▶ **WORK TASK**: Among the entries below, please repeat exactly and only the lines from the line containing "(369, 236) = (234, 179): green" to the line containing "(875, 349) = (641, 176): none", both lines included.

**** RECORDS FOR THIS TASK ****

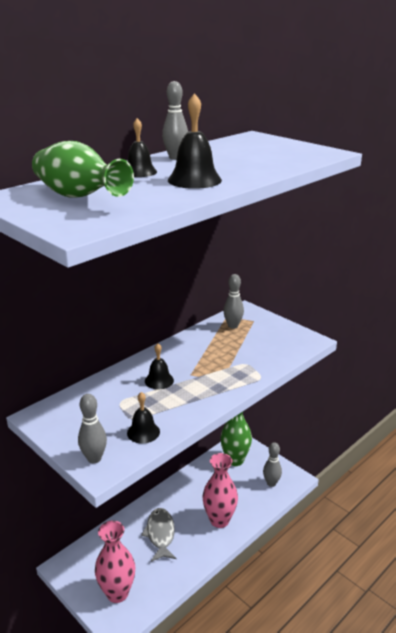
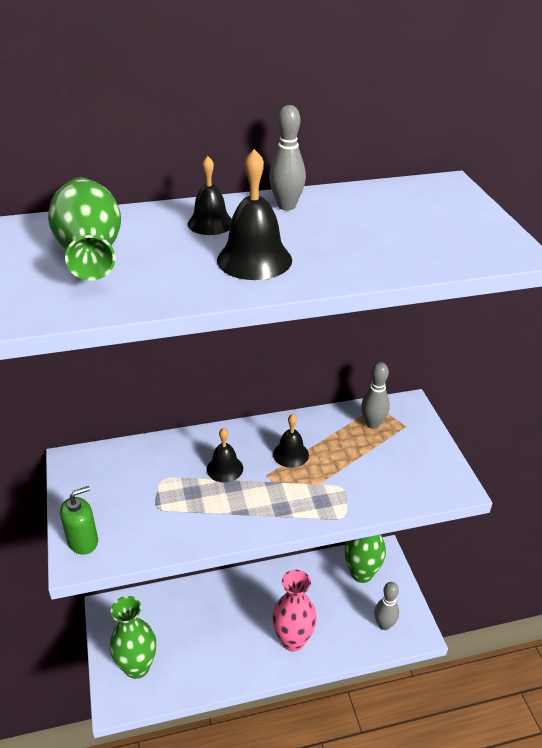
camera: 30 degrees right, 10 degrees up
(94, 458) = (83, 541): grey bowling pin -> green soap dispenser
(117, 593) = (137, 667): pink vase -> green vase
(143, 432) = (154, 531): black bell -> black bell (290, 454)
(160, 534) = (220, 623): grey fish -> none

****
**** RECORDS FOR THIS TASK ****

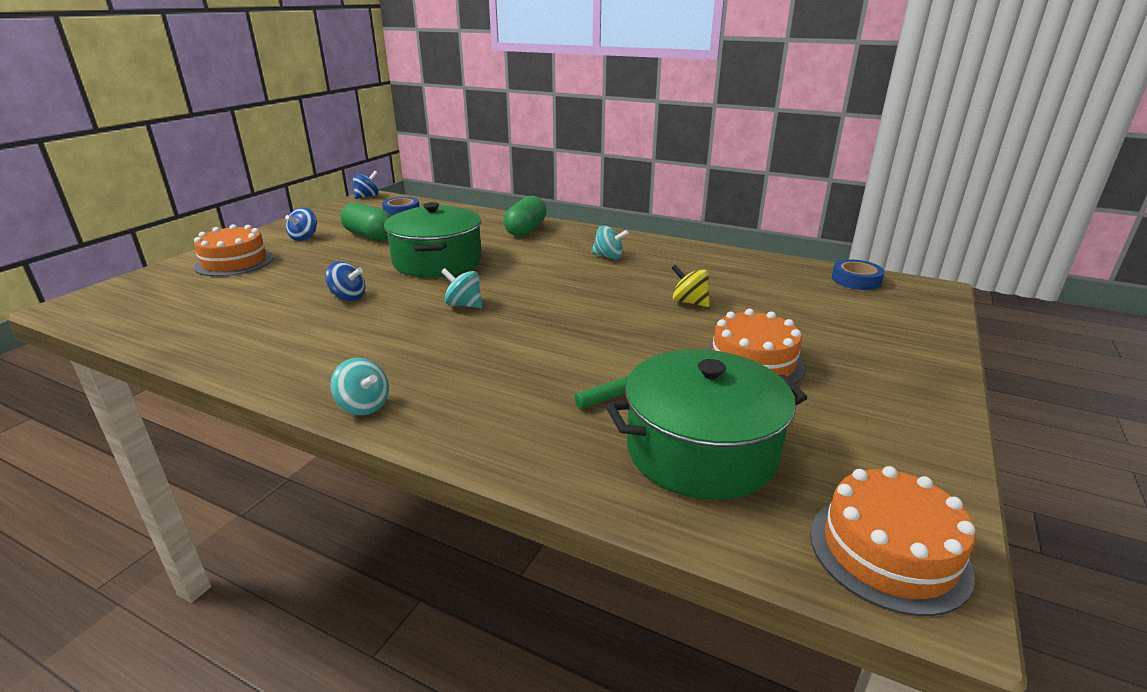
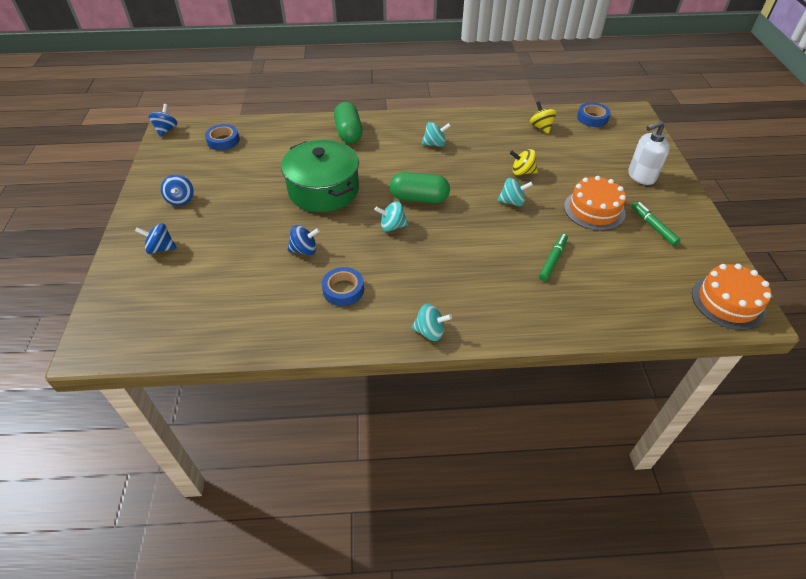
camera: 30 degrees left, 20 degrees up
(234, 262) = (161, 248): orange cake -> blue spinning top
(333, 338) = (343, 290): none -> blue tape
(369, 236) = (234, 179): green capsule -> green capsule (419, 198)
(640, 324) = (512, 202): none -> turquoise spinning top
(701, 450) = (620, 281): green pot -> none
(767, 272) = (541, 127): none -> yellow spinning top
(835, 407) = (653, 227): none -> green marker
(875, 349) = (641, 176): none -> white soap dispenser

****

▶ **EXERCISE SOLUTION**:
(369, 236) = (234, 179): green capsule -> green capsule (419, 198)
(640, 324) = (512, 202): none -> turquoise spinning top
(701, 450) = (620, 281): green pot -> none
(767, 272) = (541, 127): none -> yellow spinning top
(835, 407) = (653, 227): none -> green marker
(875, 349) = (641, 176): none -> white soap dispenser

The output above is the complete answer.